=== Data for this exercise ===

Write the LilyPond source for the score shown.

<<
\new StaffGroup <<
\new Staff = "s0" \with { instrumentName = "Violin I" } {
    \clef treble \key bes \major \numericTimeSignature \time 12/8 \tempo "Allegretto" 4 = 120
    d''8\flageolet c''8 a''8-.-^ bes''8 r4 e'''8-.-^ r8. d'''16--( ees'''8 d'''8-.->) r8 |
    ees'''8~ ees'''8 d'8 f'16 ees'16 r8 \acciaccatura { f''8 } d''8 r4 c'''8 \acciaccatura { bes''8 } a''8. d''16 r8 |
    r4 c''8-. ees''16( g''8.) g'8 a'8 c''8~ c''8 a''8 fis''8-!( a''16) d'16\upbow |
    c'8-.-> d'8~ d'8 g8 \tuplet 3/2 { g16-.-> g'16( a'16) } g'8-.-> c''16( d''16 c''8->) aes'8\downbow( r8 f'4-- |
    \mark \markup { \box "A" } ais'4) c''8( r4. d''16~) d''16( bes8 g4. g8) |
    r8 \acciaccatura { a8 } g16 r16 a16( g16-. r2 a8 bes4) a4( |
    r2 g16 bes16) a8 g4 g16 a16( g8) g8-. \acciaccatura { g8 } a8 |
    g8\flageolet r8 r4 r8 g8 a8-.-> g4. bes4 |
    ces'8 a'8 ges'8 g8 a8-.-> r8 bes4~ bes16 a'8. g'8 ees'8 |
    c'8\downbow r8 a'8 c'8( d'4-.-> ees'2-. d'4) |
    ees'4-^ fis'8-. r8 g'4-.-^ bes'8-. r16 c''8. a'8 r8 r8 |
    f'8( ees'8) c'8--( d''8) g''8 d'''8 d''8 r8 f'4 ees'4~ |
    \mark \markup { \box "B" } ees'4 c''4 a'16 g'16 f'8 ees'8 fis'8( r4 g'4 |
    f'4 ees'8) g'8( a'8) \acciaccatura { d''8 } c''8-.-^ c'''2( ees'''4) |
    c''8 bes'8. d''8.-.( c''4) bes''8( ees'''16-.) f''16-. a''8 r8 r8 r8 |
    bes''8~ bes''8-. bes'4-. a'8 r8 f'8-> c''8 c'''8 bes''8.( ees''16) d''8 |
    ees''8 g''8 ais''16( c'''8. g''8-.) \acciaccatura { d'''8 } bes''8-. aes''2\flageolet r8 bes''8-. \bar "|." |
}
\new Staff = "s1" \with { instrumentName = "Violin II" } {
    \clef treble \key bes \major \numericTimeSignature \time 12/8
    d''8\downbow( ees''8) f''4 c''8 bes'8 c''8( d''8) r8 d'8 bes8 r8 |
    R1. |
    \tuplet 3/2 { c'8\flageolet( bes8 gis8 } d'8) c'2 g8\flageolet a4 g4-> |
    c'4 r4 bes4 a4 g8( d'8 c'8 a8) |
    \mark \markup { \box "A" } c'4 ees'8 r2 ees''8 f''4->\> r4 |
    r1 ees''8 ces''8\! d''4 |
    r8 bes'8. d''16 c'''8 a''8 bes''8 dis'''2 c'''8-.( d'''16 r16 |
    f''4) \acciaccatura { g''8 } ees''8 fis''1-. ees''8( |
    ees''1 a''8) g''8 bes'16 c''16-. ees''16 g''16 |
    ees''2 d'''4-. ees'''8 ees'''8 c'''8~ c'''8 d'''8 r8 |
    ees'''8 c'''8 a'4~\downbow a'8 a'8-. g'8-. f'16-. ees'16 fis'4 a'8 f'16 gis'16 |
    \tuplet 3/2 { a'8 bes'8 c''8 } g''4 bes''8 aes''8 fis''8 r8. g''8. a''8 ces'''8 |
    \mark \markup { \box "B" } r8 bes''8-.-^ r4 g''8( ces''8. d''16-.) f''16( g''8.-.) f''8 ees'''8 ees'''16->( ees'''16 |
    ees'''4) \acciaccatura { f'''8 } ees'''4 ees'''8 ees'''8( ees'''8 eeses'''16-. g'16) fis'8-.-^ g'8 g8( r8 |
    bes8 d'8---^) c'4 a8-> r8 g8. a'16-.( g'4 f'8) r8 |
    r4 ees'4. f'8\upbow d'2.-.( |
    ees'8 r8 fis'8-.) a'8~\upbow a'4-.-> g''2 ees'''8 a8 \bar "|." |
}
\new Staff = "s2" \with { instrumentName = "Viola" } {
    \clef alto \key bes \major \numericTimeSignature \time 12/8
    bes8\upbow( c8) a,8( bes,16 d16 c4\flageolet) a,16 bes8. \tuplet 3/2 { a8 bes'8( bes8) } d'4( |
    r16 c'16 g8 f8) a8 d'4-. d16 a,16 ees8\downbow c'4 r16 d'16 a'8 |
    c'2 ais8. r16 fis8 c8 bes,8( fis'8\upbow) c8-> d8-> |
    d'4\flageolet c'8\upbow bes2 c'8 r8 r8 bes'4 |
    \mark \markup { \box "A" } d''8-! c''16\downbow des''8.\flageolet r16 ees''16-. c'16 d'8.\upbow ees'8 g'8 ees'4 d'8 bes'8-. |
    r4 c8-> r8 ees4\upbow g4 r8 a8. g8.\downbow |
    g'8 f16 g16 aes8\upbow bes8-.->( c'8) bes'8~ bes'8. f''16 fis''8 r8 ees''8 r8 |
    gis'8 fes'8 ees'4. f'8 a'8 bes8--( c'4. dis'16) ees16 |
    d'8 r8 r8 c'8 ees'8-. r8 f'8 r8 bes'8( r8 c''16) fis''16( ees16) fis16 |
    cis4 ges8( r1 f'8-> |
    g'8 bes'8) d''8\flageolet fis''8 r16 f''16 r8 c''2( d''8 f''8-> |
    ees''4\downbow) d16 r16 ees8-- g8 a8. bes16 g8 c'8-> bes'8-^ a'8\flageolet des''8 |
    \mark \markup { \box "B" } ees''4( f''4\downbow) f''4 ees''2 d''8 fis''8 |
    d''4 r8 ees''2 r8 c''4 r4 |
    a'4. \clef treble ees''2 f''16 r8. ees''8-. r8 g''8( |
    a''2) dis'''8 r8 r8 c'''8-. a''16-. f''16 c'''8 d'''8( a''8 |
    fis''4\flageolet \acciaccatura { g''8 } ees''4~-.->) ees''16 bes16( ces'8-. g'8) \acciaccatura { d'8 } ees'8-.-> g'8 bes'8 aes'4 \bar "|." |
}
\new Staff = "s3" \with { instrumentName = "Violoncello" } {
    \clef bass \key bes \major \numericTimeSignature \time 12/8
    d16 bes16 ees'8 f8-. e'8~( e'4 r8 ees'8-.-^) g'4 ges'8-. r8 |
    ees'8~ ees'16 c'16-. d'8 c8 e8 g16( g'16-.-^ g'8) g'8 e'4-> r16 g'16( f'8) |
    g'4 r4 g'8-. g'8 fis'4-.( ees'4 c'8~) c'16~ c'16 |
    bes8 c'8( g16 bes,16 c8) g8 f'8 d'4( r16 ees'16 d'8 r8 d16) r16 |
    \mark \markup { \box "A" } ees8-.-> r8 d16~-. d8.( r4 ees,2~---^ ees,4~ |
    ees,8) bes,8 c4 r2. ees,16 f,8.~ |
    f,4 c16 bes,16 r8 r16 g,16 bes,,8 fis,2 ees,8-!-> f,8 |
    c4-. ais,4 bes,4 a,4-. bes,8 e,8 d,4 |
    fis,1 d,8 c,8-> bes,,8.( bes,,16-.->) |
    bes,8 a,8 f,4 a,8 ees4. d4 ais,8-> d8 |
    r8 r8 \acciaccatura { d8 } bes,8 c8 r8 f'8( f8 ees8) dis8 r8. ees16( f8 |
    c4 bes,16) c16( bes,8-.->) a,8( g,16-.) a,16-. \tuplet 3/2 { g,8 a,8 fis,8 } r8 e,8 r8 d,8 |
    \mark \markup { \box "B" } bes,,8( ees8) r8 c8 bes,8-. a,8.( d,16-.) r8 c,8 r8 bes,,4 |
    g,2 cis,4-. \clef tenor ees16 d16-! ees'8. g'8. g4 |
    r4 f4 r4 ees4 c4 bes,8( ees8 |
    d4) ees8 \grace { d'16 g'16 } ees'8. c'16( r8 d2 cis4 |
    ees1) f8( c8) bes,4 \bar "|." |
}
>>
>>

===

** Exercise instructions **
How many lines in the data above contain the string "clef"? Matching is case-sensitive; reply with the number alone.

** Response **
6